__Try it__
Please output exactly the part of the records below that opens with the line containing "J1 pin 2: +5V -> GND" and closes with the line containing "V4: AC 230V", both lines included, and nothing else.

__Data for the task__
------------------------------------------------------------
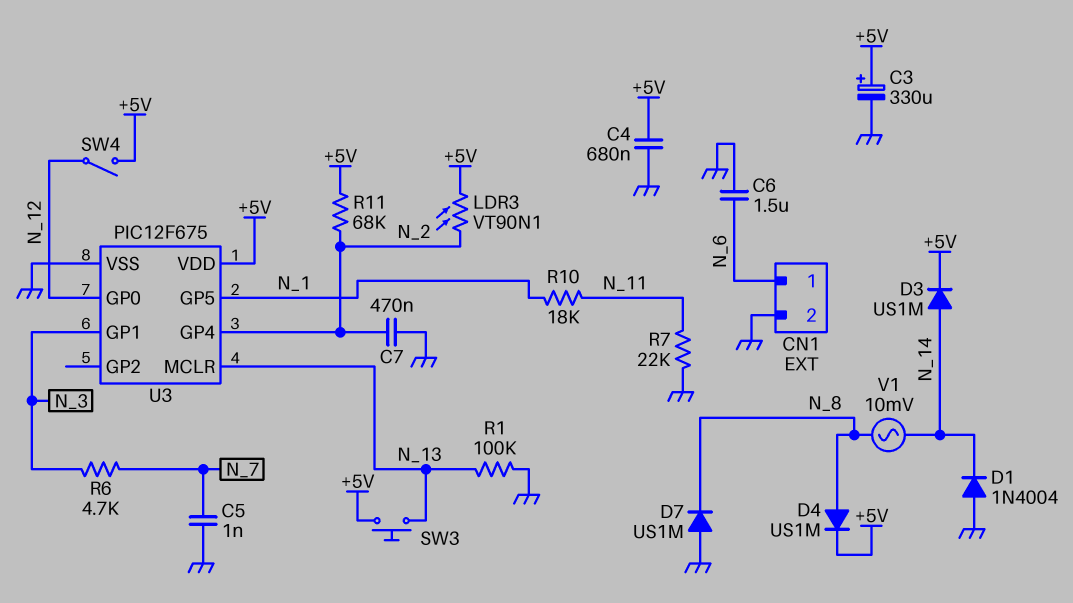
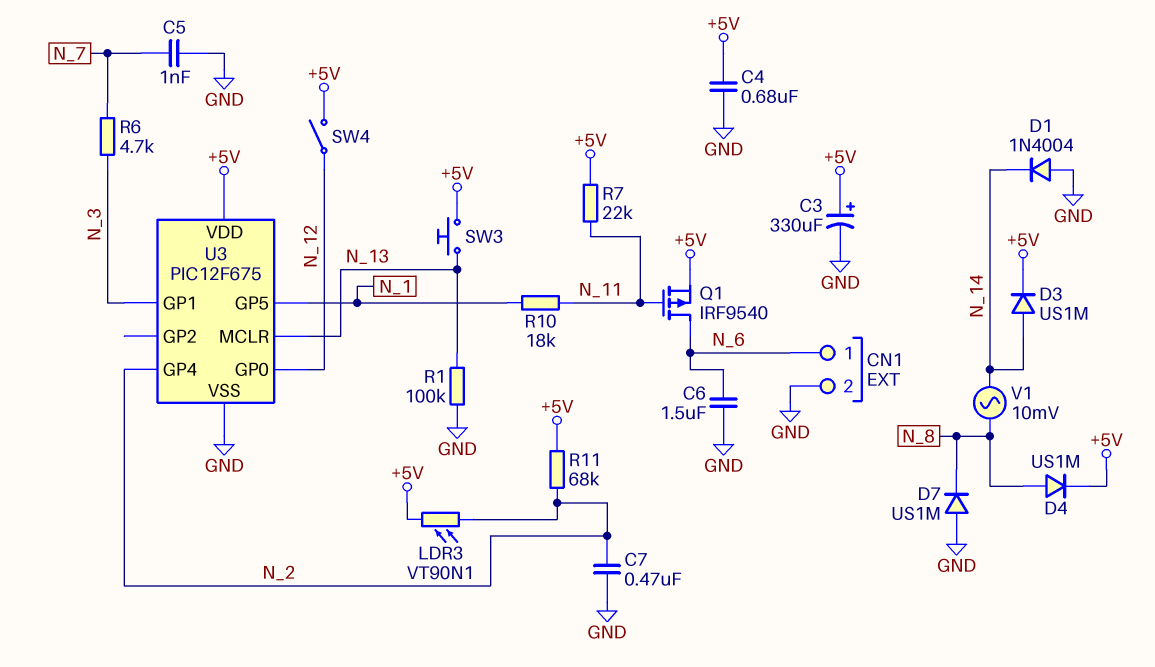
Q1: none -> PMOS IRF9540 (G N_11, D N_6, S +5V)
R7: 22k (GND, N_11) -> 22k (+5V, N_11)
------------------------------------------------------------
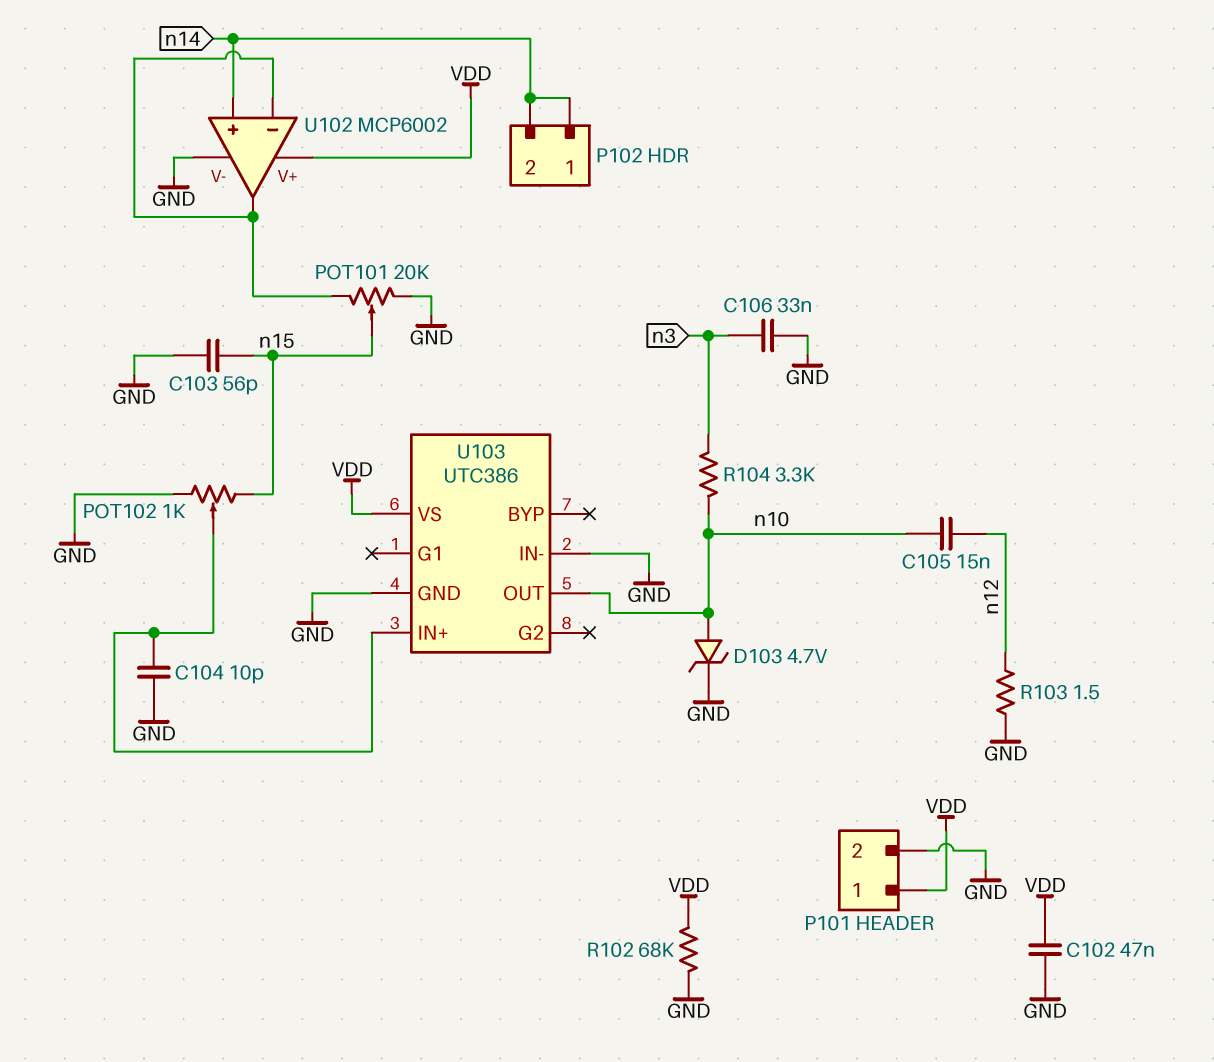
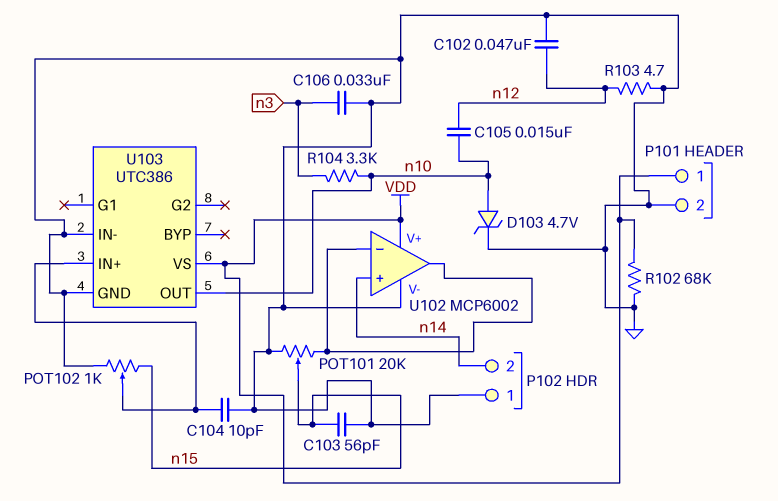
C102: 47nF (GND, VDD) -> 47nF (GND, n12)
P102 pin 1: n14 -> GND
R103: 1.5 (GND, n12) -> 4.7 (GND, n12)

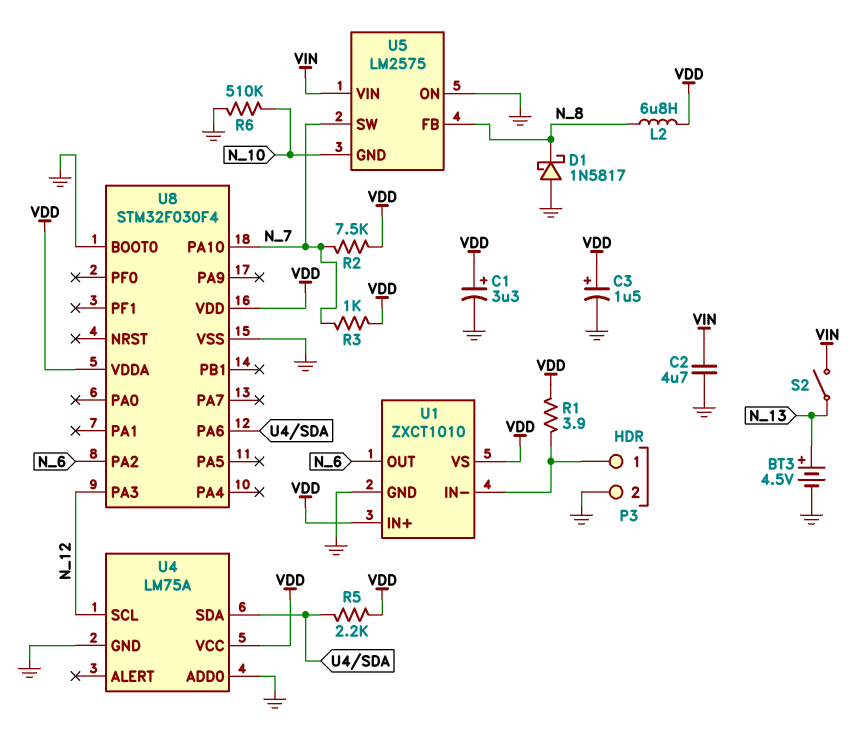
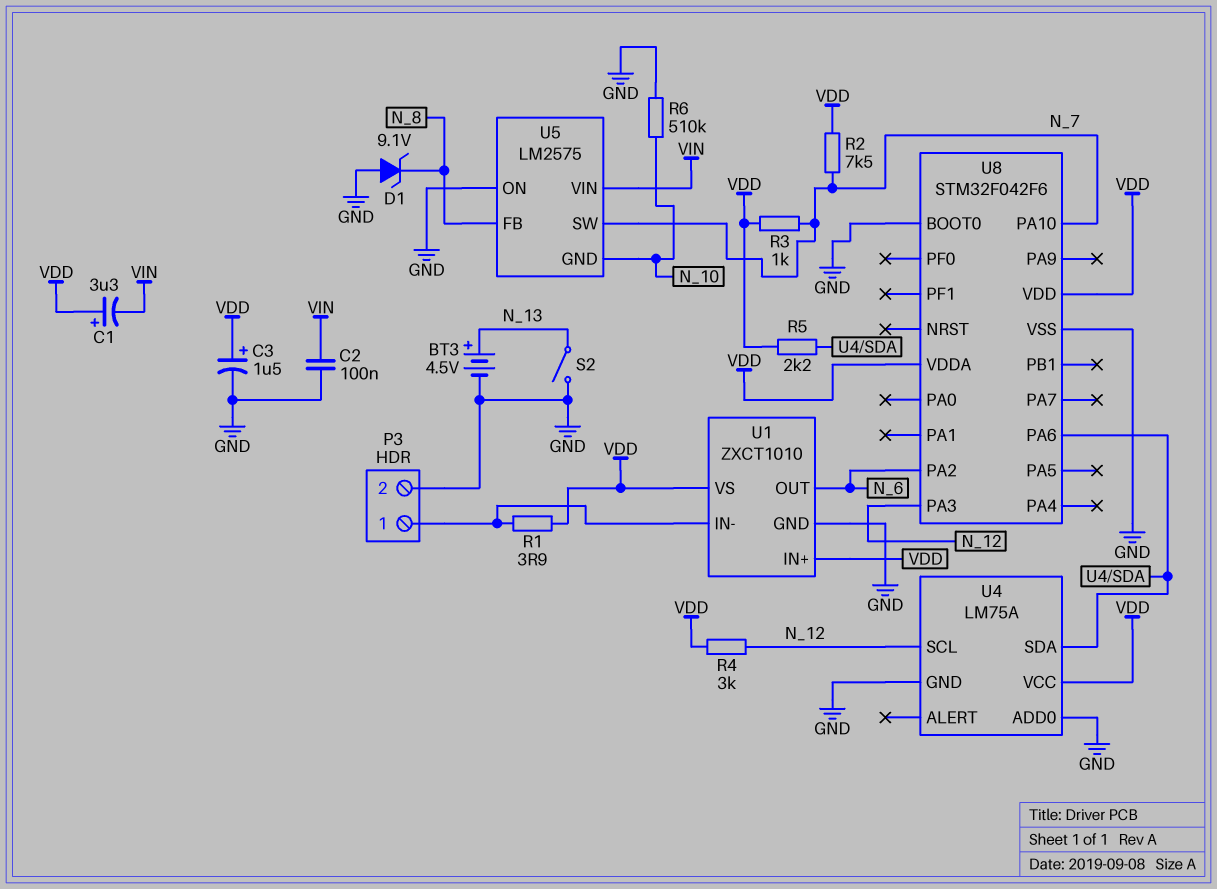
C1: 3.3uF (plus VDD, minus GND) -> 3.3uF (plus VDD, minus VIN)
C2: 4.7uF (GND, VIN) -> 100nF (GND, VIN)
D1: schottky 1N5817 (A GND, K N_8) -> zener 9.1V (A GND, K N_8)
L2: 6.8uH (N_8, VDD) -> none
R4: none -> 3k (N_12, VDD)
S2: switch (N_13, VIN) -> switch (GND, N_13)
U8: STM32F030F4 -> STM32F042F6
------------------------------------------------------------
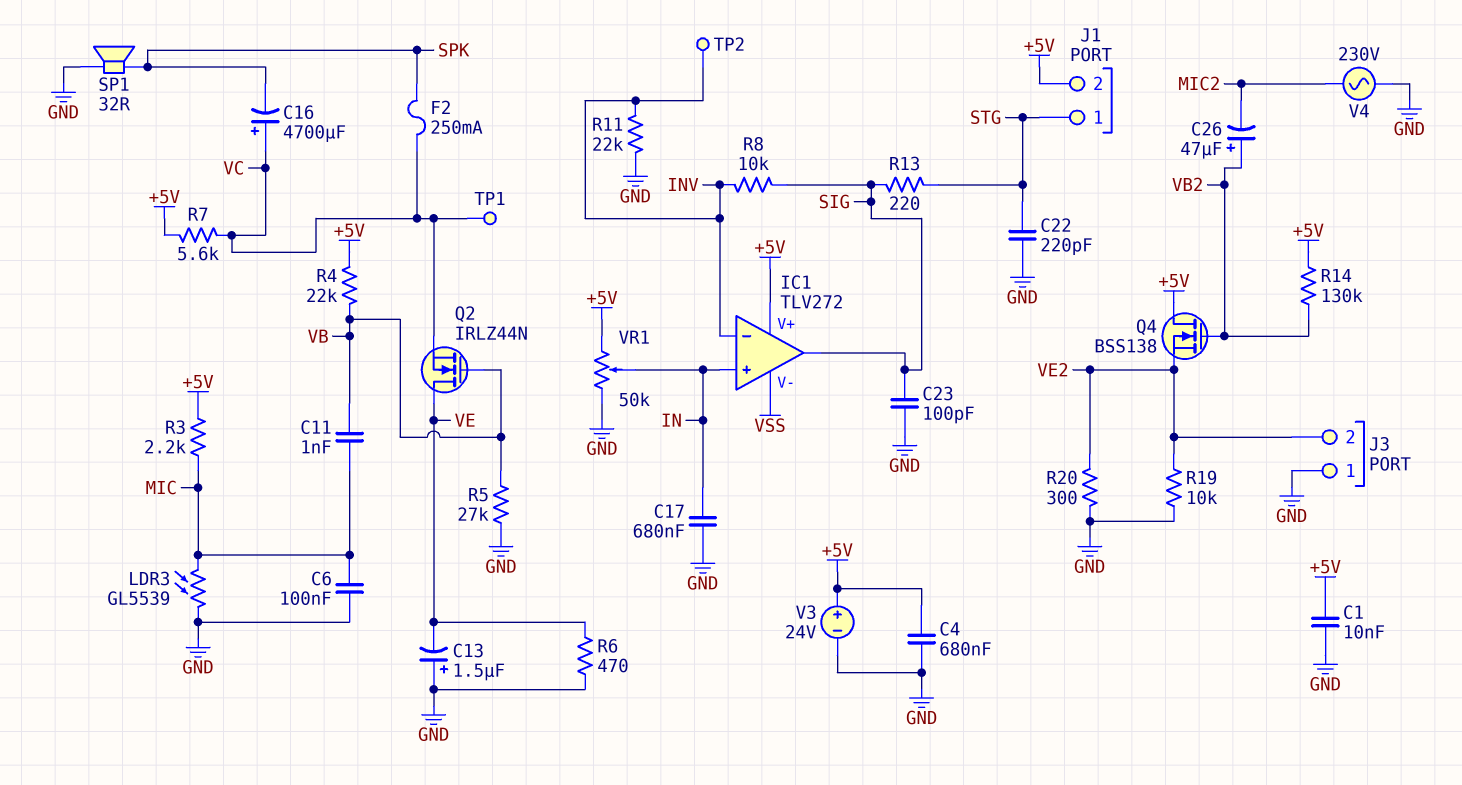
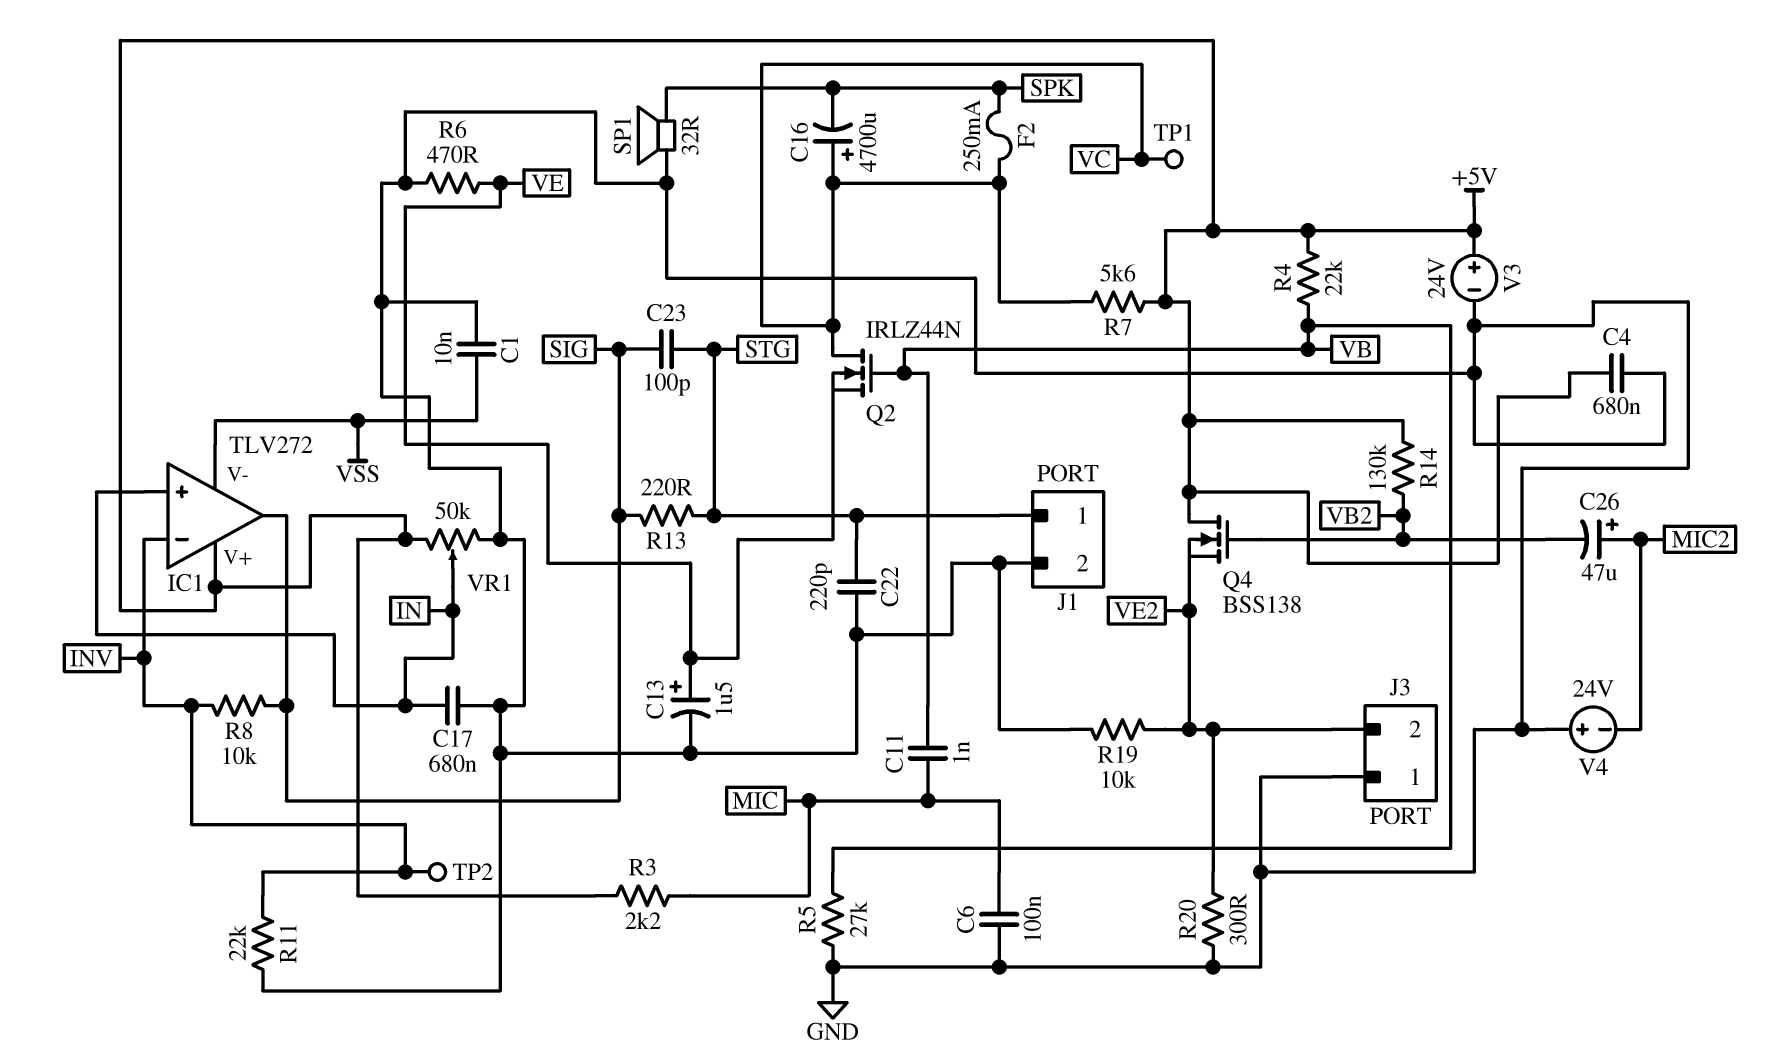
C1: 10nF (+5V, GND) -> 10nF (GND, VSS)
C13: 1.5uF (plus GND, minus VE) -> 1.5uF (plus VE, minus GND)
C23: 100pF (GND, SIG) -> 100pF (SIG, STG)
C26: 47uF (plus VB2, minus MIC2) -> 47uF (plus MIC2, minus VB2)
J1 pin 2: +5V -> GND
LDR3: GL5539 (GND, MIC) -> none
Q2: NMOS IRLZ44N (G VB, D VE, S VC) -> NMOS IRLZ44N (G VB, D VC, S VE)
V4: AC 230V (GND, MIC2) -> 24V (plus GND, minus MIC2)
------------------------------------------------------------
__Task output__
J1 pin 2: +5V -> GND
LDR3: GL5539 (GND, MIC) -> none
Q2: NMOS IRLZ44N (G VB, D VE, S VC) -> NMOS IRLZ44N (G VB, D VC, S VE)
V4: AC 230V (GND, MIC2) -> 24V (plus GND, minus MIC2)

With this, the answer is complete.